Return the records exactly as they appear below, omitting the pictures.
· · · · · · ·
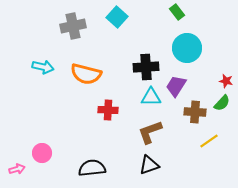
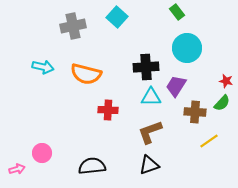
black semicircle: moved 2 px up
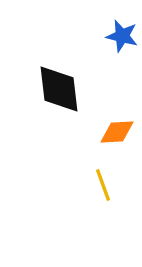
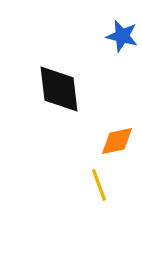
orange diamond: moved 9 px down; rotated 9 degrees counterclockwise
yellow line: moved 4 px left
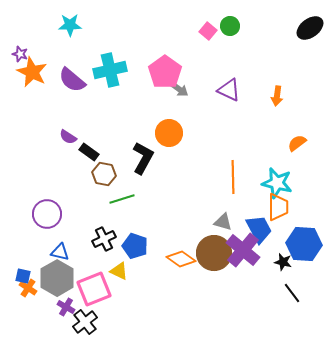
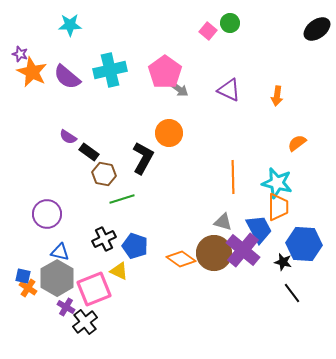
green circle at (230, 26): moved 3 px up
black ellipse at (310, 28): moved 7 px right, 1 px down
purple semicircle at (72, 80): moved 5 px left, 3 px up
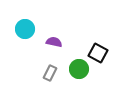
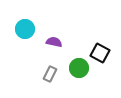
black square: moved 2 px right
green circle: moved 1 px up
gray rectangle: moved 1 px down
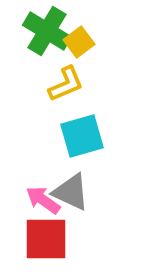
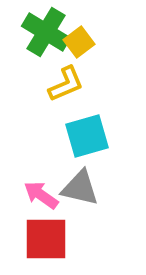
green cross: moved 1 px left, 1 px down
cyan square: moved 5 px right
gray triangle: moved 9 px right, 4 px up; rotated 12 degrees counterclockwise
pink arrow: moved 2 px left, 5 px up
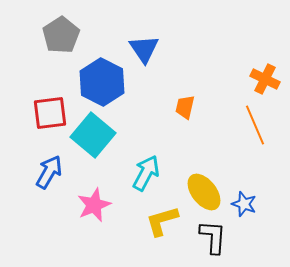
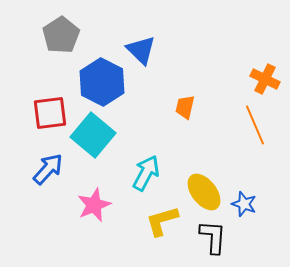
blue triangle: moved 3 px left, 1 px down; rotated 12 degrees counterclockwise
blue arrow: moved 1 px left, 3 px up; rotated 12 degrees clockwise
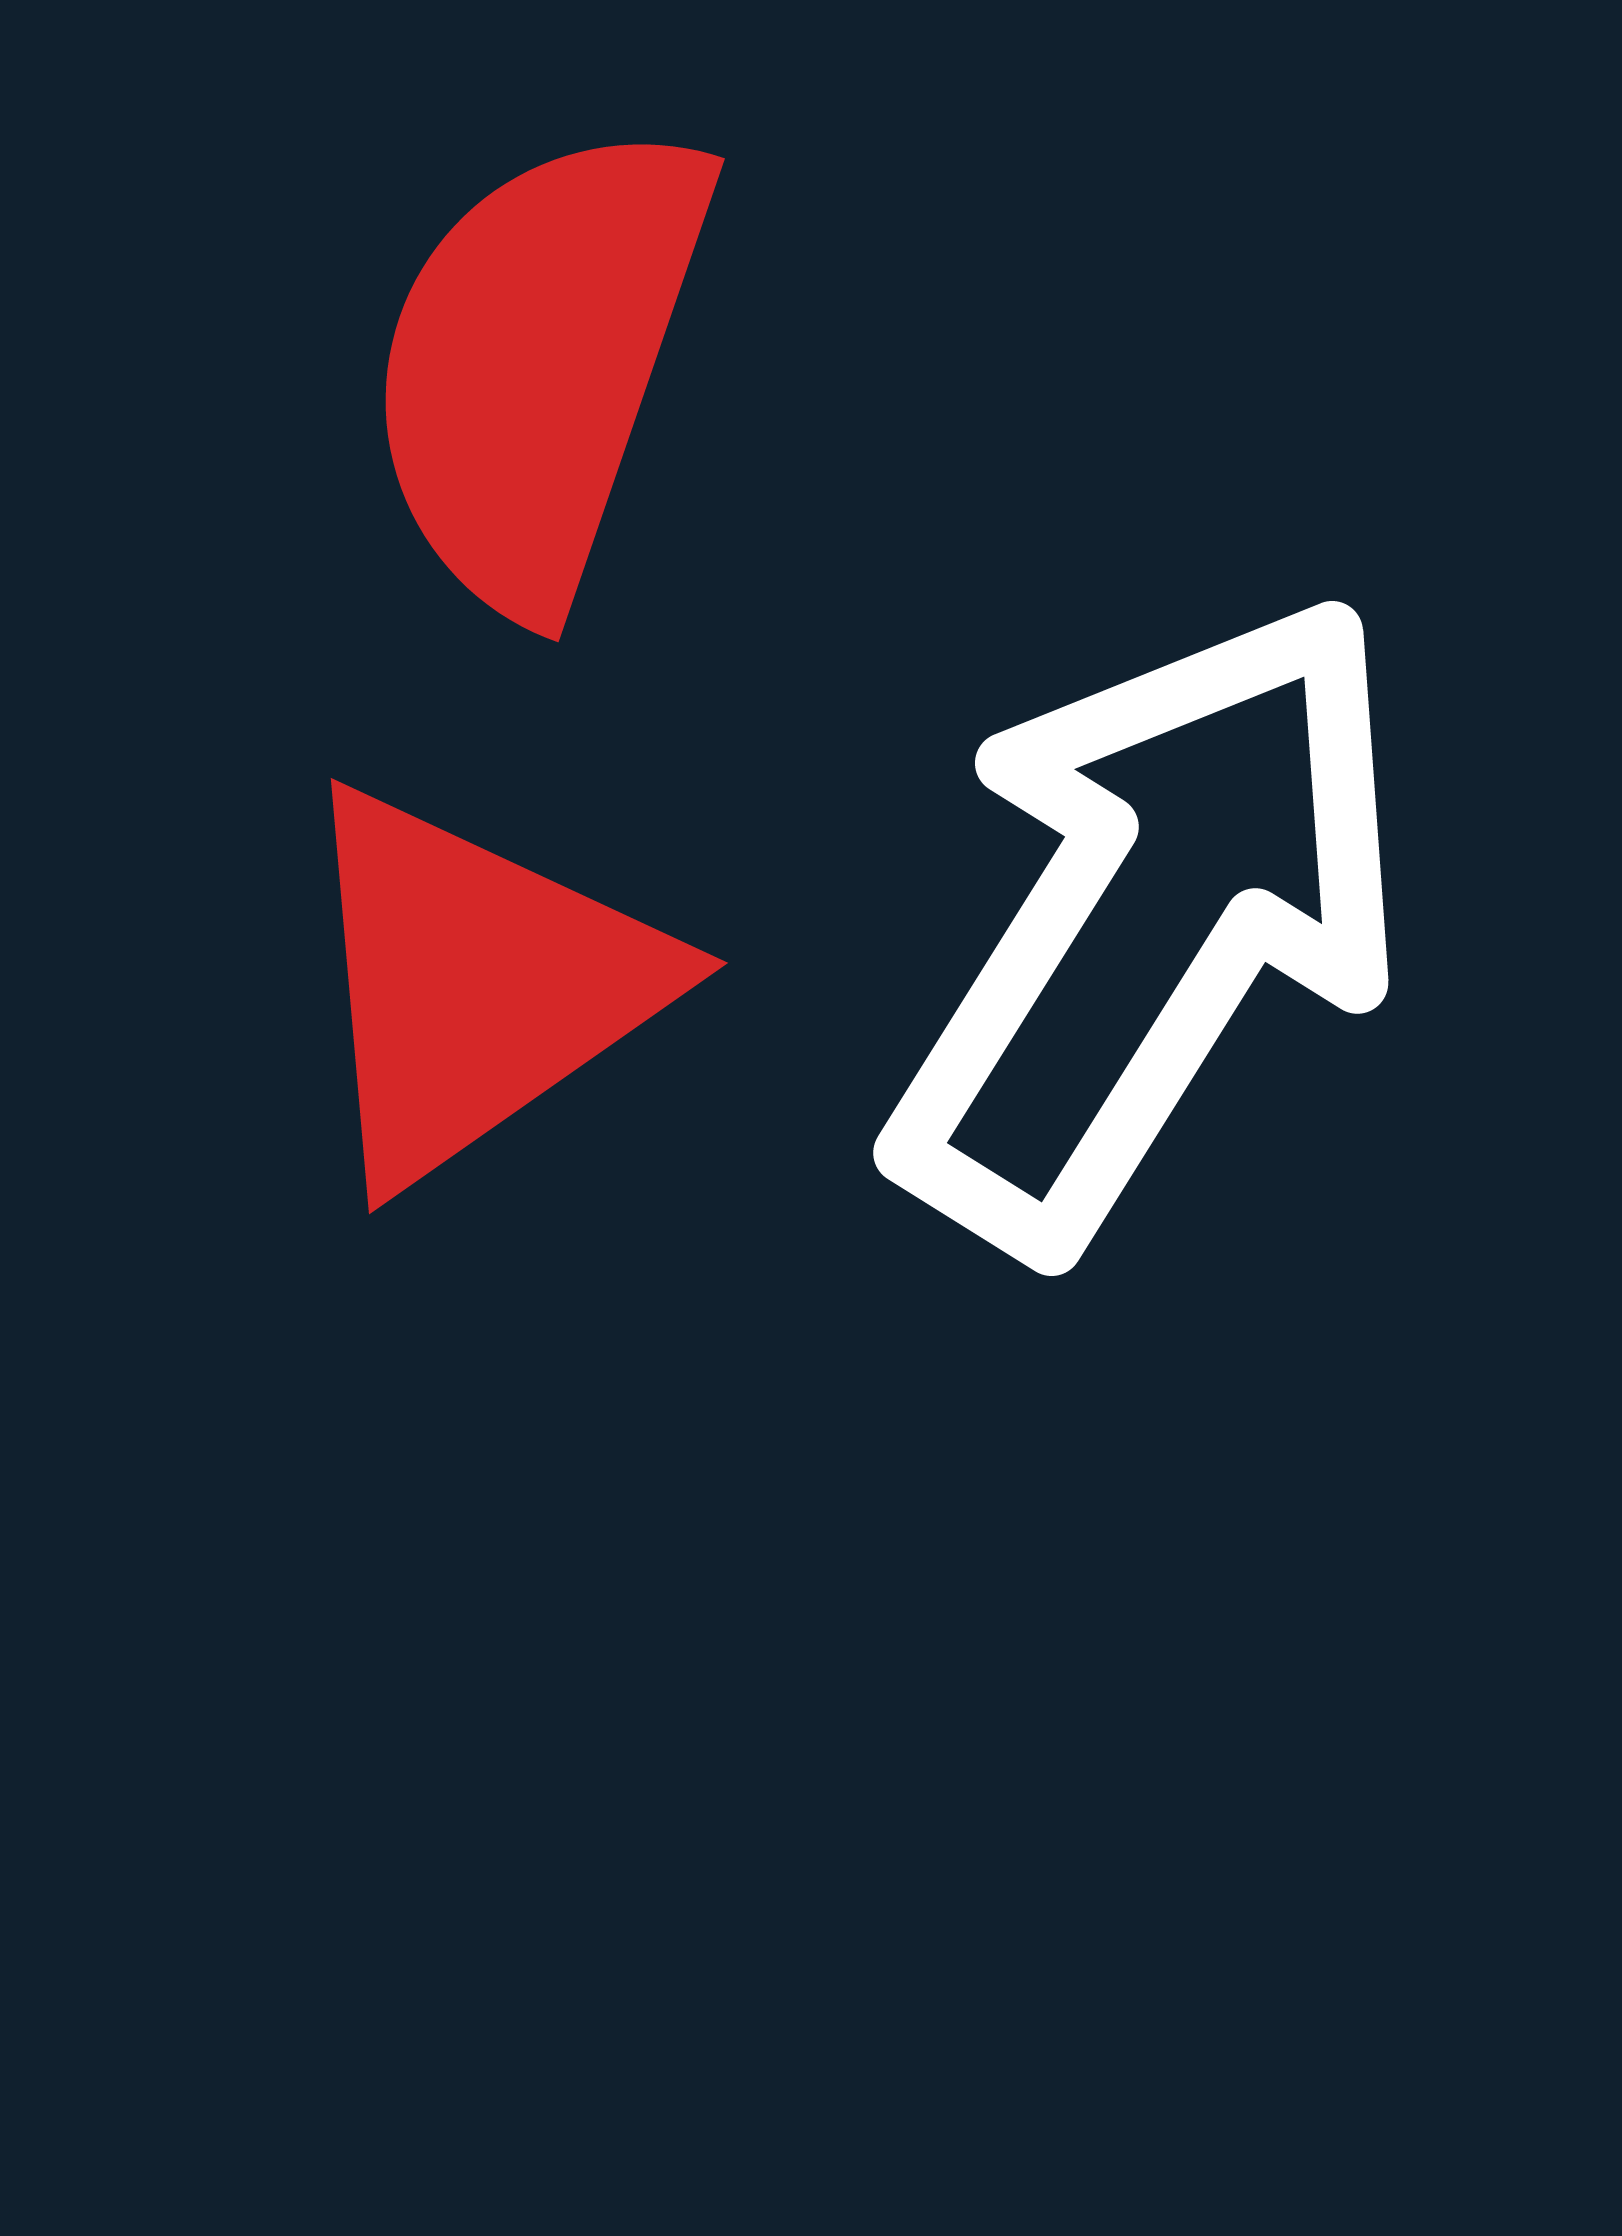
· · · · · · ·
#### Exercise result
black semicircle: moved 2 px up
orange diamond: moved 9 px down; rotated 9 degrees counterclockwise
yellow line: moved 4 px left
green circle at (230, 26): moved 3 px up
black ellipse at (310, 28): moved 7 px right, 1 px down
purple semicircle at (72, 80): moved 5 px left, 3 px up
black square: moved 2 px right
green circle: moved 1 px up
gray rectangle: moved 1 px down
green cross: moved 1 px left, 1 px down
cyan square: moved 5 px right
gray triangle: moved 9 px right, 4 px up; rotated 12 degrees counterclockwise
pink arrow: moved 2 px left, 5 px up
blue triangle: moved 3 px left, 1 px down; rotated 12 degrees counterclockwise
blue arrow: moved 1 px left, 3 px up; rotated 12 degrees clockwise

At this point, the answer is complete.